◆ How to complete this task
Go through the records below and copy out every line that contains the word "JACK".

◆ Source material
----------------------------------------

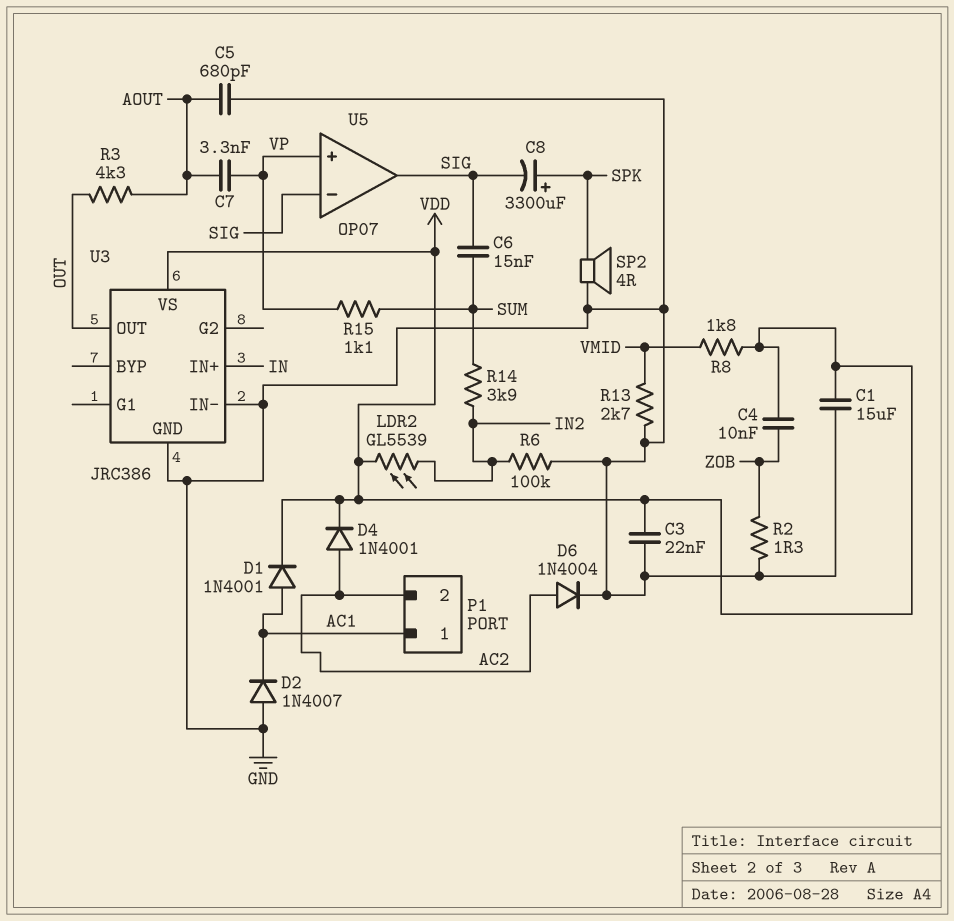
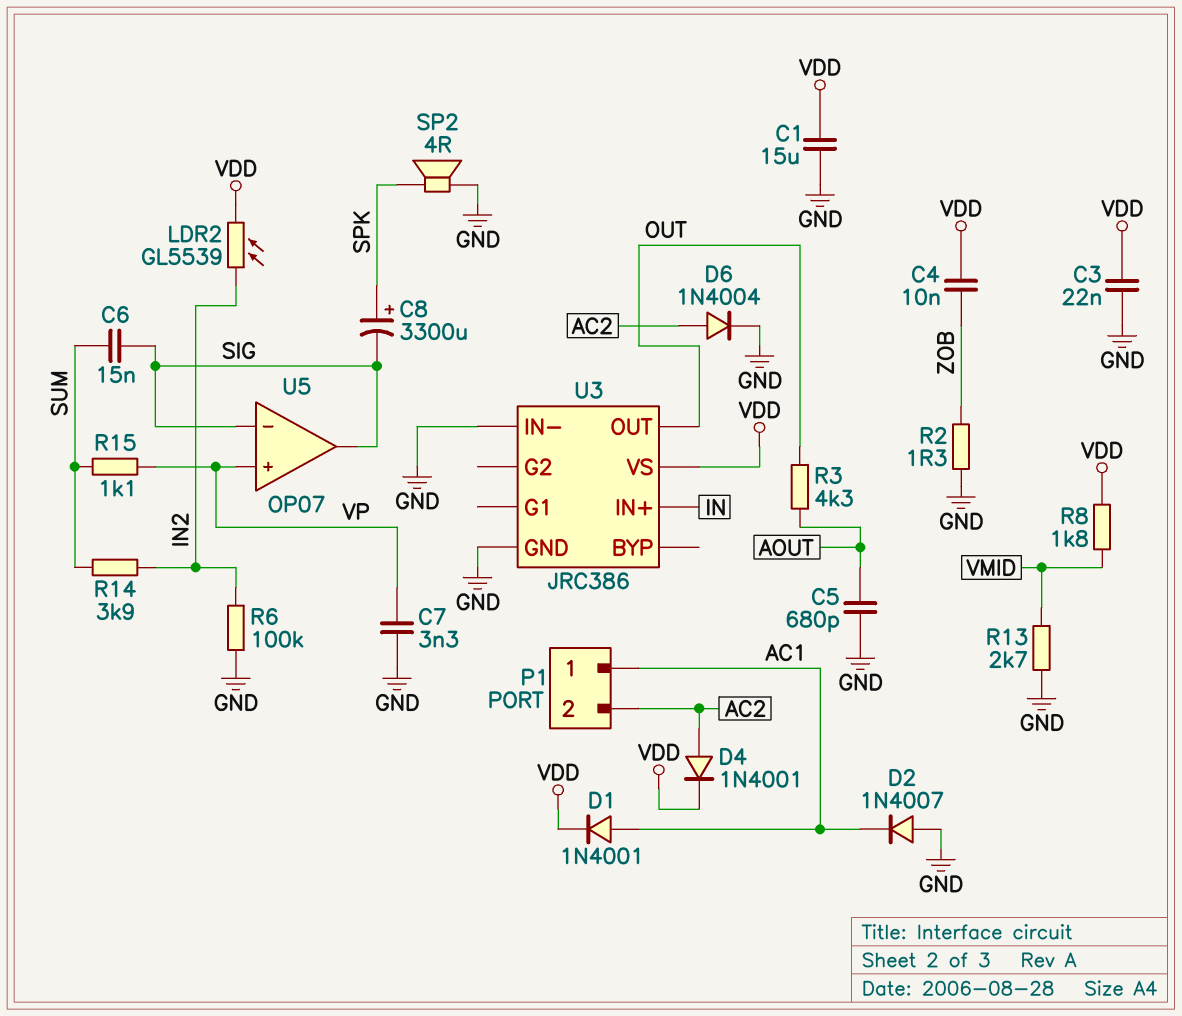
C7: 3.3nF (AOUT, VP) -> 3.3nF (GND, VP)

----------------------------------------

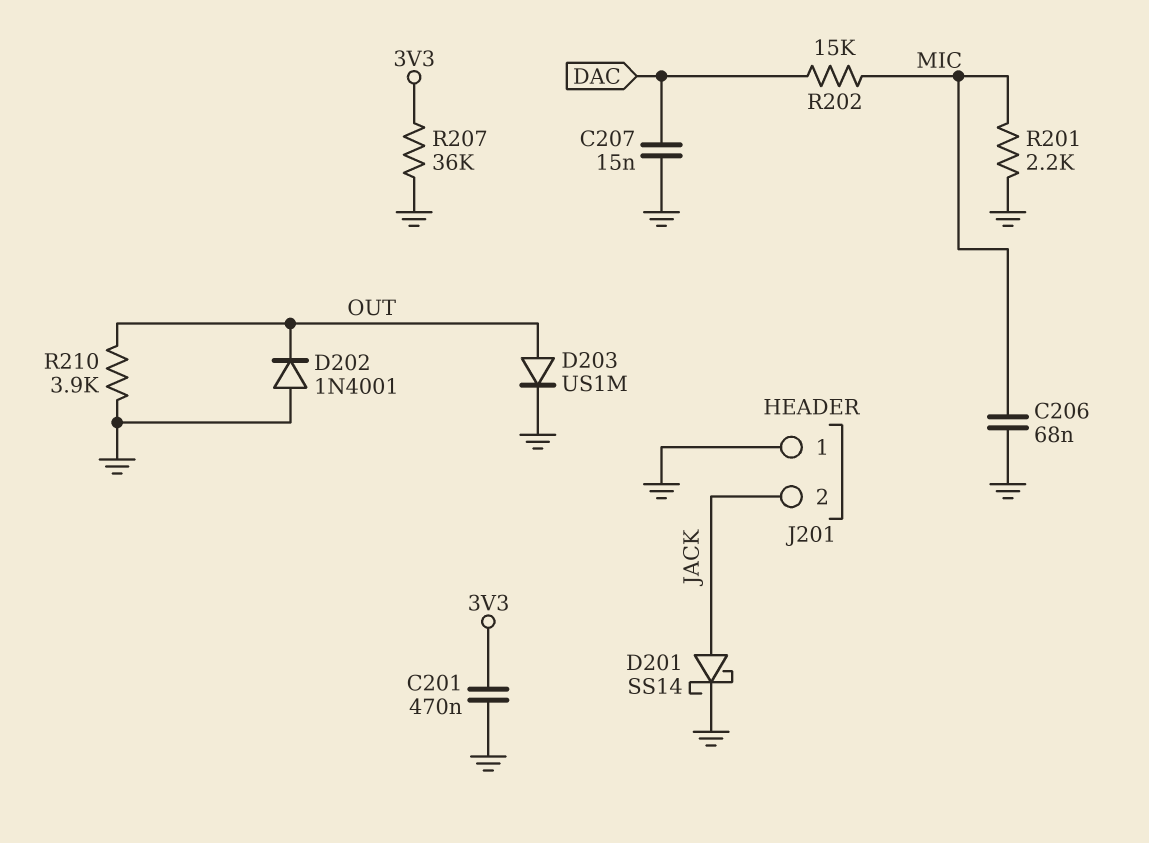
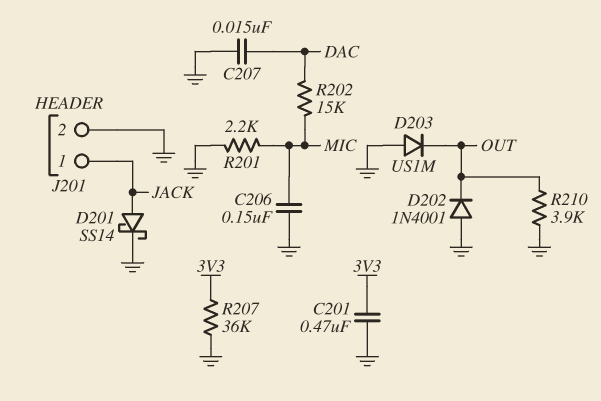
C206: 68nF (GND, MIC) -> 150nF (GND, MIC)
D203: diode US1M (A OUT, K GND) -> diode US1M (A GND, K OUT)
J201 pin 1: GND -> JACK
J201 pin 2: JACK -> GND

----------------------------------------

◆ Reply
J201 pin 1: GND -> JACK
J201 pin 2: JACK -> GND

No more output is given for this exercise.